RECORDS SUPPLIED =>

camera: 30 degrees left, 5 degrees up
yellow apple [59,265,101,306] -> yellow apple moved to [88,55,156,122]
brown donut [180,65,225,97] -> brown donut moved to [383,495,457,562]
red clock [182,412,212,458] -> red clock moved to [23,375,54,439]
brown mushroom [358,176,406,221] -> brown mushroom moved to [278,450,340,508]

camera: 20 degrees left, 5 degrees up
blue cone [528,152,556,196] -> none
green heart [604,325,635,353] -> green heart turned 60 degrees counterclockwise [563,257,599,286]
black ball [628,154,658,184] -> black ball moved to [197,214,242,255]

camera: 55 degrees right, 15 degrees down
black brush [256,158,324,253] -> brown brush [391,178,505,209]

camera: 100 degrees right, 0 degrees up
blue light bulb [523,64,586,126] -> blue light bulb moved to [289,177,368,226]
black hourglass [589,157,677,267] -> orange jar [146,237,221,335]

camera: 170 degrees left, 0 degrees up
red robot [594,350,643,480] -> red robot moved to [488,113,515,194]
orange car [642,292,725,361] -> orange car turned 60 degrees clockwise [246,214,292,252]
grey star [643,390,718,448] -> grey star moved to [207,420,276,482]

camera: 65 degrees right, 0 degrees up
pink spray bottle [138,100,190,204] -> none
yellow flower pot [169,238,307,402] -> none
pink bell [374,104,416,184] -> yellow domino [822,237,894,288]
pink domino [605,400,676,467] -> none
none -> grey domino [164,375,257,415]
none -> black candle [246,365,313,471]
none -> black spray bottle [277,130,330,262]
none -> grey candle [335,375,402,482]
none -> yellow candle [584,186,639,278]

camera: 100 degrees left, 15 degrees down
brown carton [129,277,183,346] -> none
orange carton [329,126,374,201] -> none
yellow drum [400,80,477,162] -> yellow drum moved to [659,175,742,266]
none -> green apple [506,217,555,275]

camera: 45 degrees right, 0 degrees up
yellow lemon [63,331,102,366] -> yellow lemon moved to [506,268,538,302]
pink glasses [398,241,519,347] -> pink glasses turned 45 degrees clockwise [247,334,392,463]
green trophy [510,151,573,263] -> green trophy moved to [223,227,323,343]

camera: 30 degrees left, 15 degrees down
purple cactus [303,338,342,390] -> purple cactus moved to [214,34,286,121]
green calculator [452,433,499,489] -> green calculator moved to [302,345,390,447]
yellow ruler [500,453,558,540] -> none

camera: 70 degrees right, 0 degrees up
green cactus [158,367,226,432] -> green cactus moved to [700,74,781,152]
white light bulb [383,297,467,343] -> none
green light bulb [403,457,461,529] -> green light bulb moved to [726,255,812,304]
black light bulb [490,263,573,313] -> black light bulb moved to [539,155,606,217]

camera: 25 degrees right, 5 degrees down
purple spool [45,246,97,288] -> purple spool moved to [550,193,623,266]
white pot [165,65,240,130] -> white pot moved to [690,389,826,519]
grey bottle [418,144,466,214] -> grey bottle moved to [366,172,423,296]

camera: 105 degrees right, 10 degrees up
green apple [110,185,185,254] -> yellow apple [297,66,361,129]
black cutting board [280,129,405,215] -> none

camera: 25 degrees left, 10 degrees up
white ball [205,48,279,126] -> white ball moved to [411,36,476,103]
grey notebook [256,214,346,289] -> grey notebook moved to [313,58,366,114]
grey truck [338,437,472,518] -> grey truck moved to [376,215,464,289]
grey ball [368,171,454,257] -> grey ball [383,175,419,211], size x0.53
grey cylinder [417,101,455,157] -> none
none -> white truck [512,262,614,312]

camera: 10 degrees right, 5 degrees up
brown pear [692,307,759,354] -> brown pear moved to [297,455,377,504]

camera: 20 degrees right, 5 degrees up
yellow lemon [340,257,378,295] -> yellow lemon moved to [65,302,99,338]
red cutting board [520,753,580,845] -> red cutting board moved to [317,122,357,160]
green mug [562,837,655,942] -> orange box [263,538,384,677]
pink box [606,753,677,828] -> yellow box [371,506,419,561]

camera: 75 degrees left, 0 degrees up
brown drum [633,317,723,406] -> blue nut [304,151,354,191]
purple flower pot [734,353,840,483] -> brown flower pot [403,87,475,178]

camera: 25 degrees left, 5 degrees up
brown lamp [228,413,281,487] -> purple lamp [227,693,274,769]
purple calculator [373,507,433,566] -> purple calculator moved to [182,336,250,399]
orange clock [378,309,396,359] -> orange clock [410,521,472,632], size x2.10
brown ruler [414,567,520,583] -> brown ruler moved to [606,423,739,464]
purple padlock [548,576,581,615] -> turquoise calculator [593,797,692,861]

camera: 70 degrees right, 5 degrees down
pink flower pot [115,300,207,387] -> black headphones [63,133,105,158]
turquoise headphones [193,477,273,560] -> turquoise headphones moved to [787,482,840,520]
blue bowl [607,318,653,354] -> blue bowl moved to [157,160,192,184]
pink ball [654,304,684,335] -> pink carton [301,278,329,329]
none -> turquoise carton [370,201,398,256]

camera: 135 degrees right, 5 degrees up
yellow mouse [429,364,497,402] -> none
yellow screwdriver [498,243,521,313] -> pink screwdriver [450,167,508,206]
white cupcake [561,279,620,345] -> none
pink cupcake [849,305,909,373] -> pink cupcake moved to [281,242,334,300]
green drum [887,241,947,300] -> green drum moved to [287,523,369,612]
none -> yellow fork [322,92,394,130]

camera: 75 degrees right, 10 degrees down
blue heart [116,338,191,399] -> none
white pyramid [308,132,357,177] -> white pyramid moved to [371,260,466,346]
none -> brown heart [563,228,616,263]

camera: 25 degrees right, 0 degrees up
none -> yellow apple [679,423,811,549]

INSTRUCTIONS FOR THE TASK =>
From the records above, copy only the lines starting with the line that holds "camera: 20 degrees left, 5 degrees up" and going on through the line that holds "pink spray bottle [138,100,190,204] -> none", exactly as written.

EXPECTED ANSWER =>
camera: 20 degrees left, 5 degrees up
blue cone [528,152,556,196] -> none
green heart [604,325,635,353] -> green heart turned 60 degrees counterclockwise [563,257,599,286]
black ball [628,154,658,184] -> black ball moved to [197,214,242,255]

camera: 55 degrees right, 15 degrees down
black brush [256,158,324,253] -> brown brush [391,178,505,209]

camera: 100 degrees right, 0 degrees up
blue light bulb [523,64,586,126] -> blue light bulb moved to [289,177,368,226]
black hourglass [589,157,677,267] -> orange jar [146,237,221,335]

camera: 170 degrees left, 0 degrees up
red robot [594,350,643,480] -> red robot moved to [488,113,515,194]
orange car [642,292,725,361] -> orange car turned 60 degrees clockwise [246,214,292,252]
grey star [643,390,718,448] -> grey star moved to [207,420,276,482]

camera: 65 degrees right, 0 degrees up
pink spray bottle [138,100,190,204] -> none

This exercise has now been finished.